### [Exercise requirements]
Without changing a character, return the entries, but not the images they hold.
═════ Material supplied
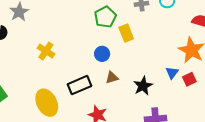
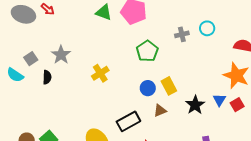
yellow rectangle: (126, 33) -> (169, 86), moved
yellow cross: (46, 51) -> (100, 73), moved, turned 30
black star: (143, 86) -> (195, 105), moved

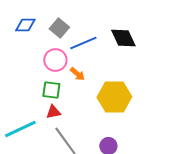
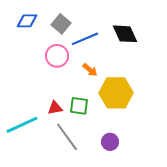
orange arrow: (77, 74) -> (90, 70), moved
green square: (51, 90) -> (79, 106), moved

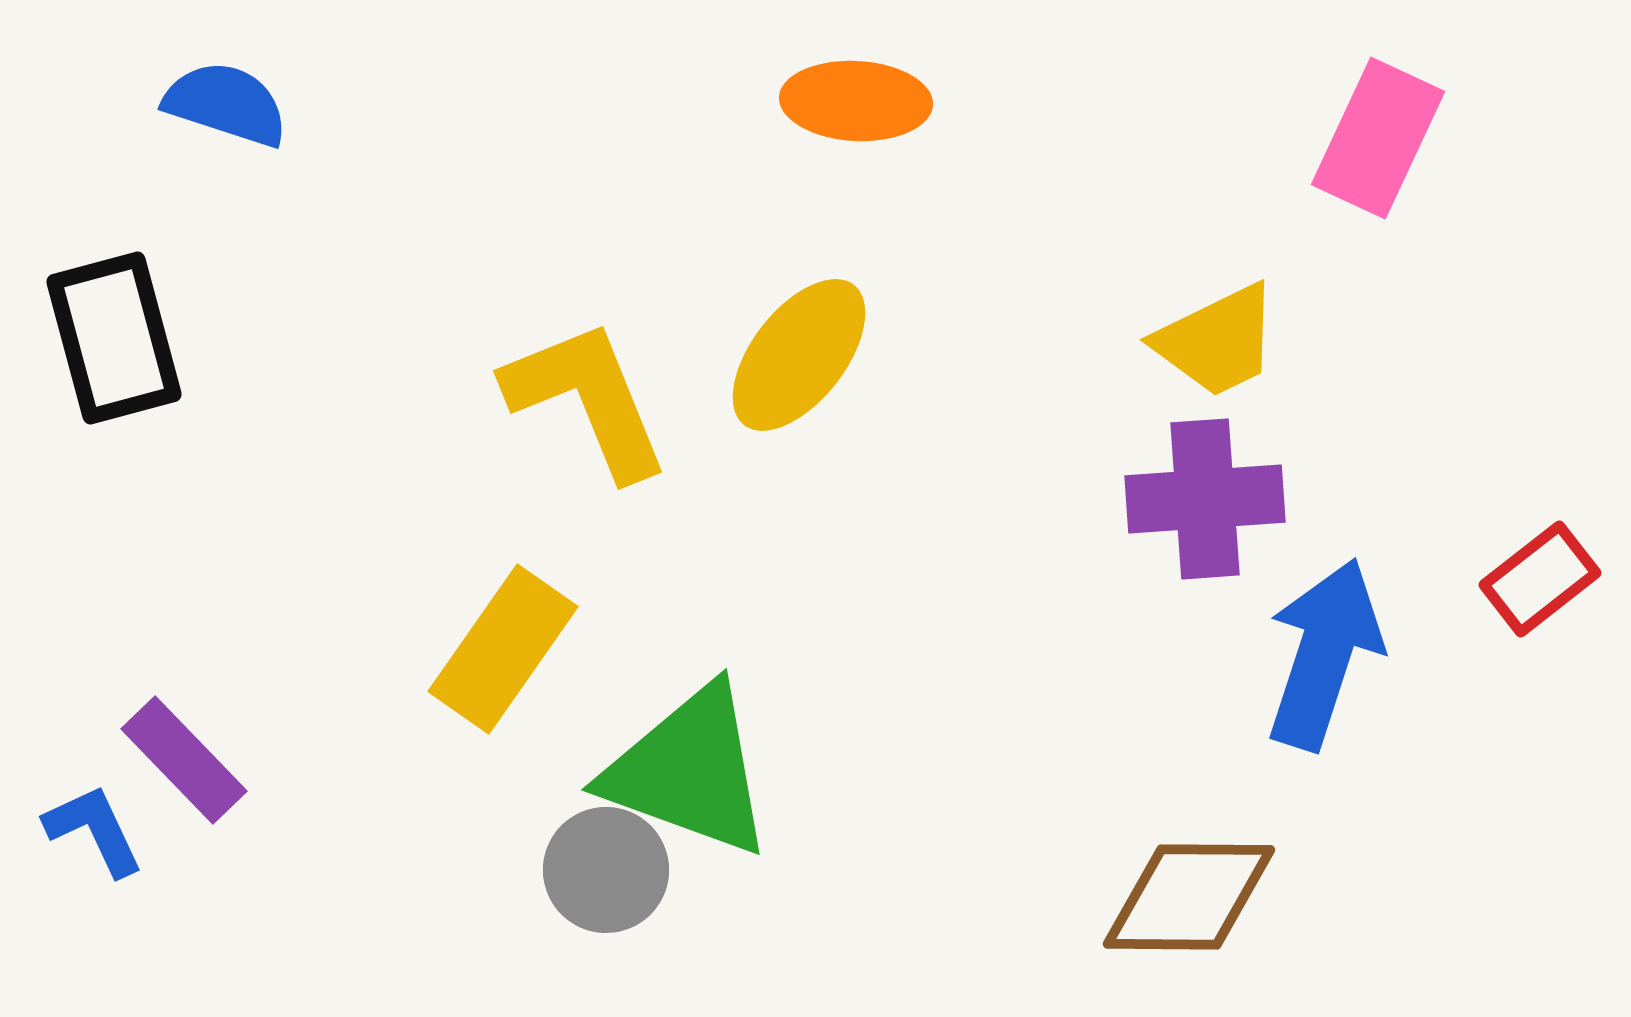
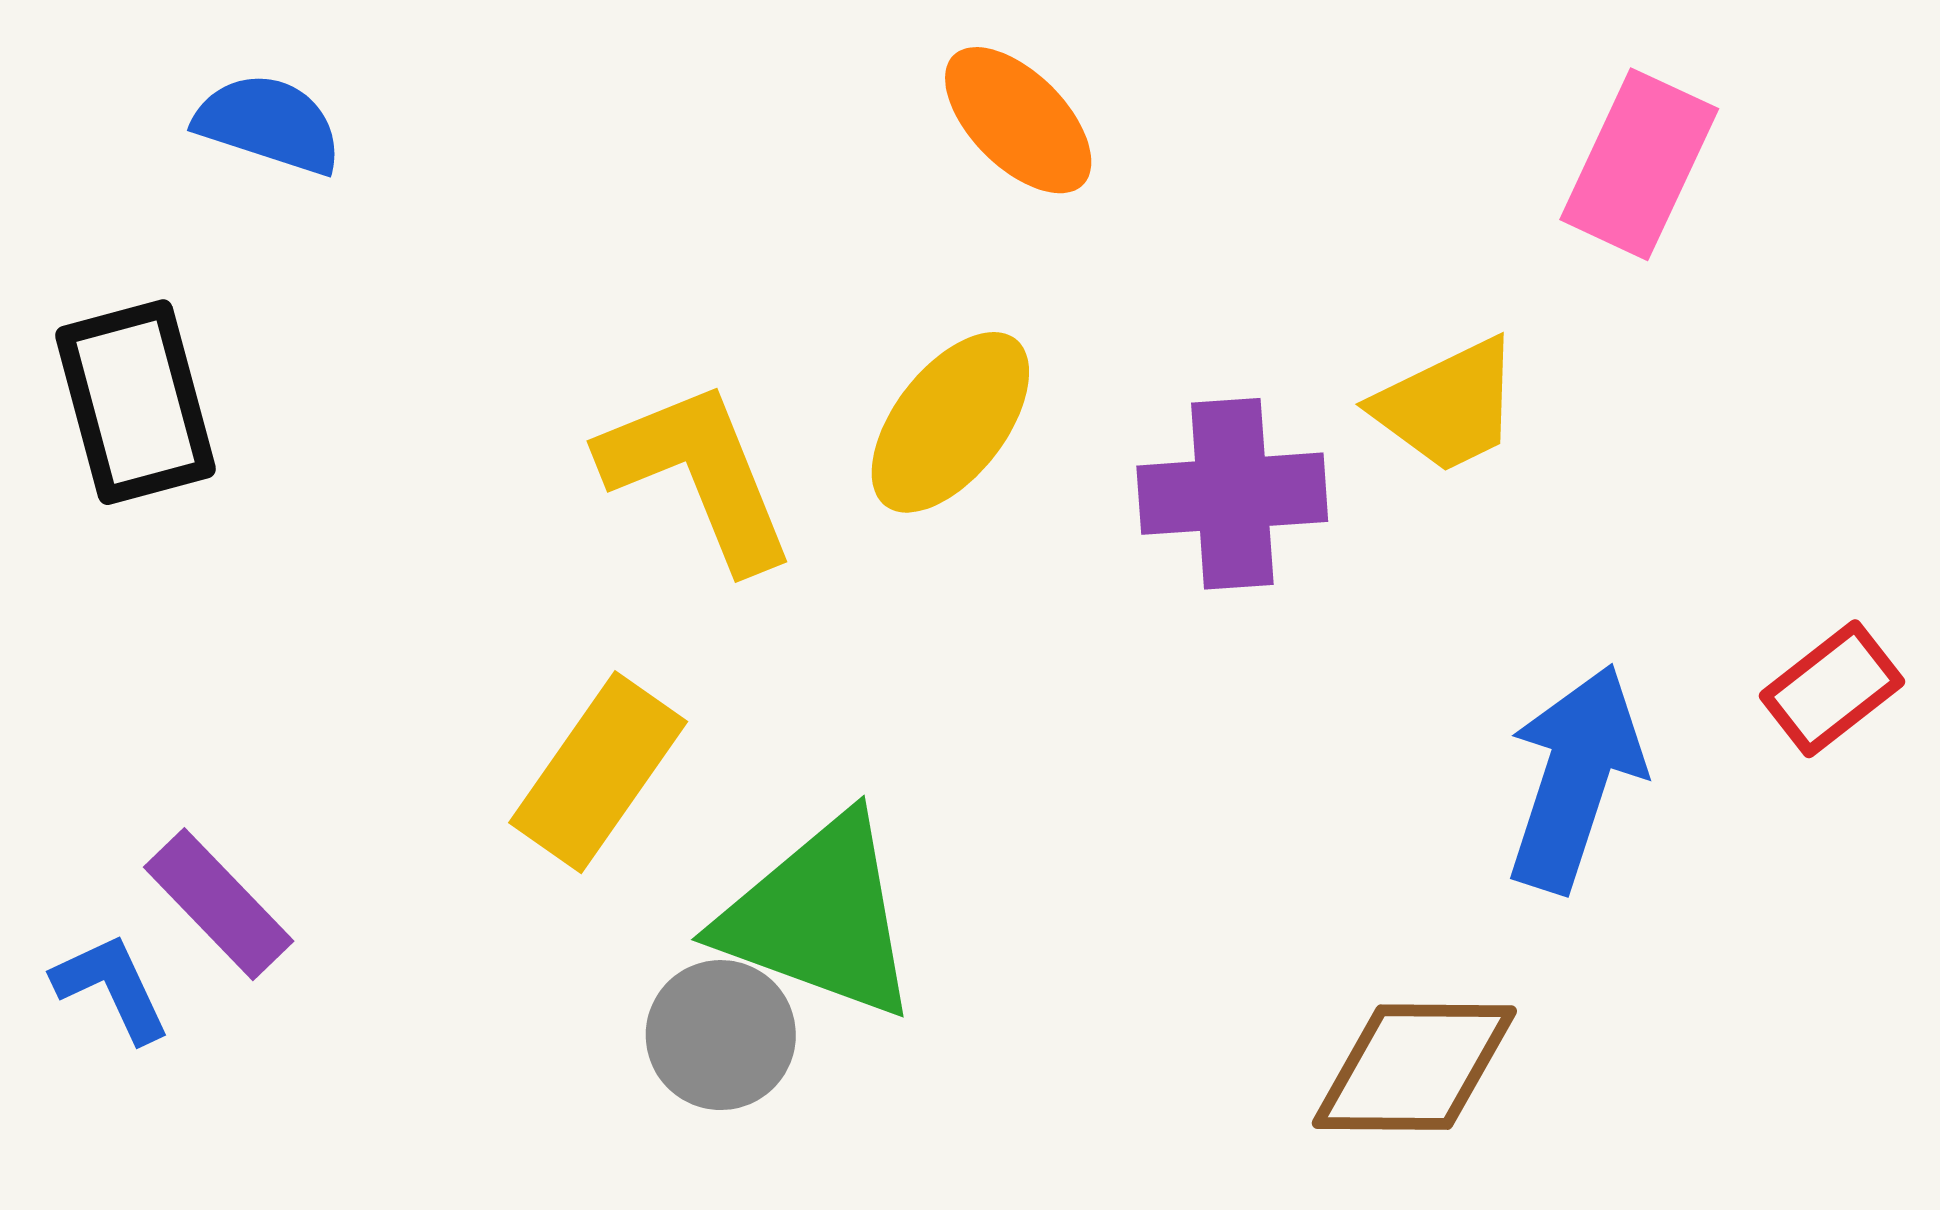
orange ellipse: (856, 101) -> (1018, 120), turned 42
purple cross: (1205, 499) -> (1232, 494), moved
══════════
### [Solution to this task]
yellow rectangle: (126, 33) -> (169, 86), moved
yellow cross: (46, 51) -> (100, 73), moved, turned 30
black star: (143, 86) -> (195, 105), moved

orange arrow: (77, 74) -> (90, 70), moved
green square: (51, 90) -> (79, 106), moved

orange ellipse: (856, 101) -> (1018, 120), turned 42
purple cross: (1205, 499) -> (1232, 494), moved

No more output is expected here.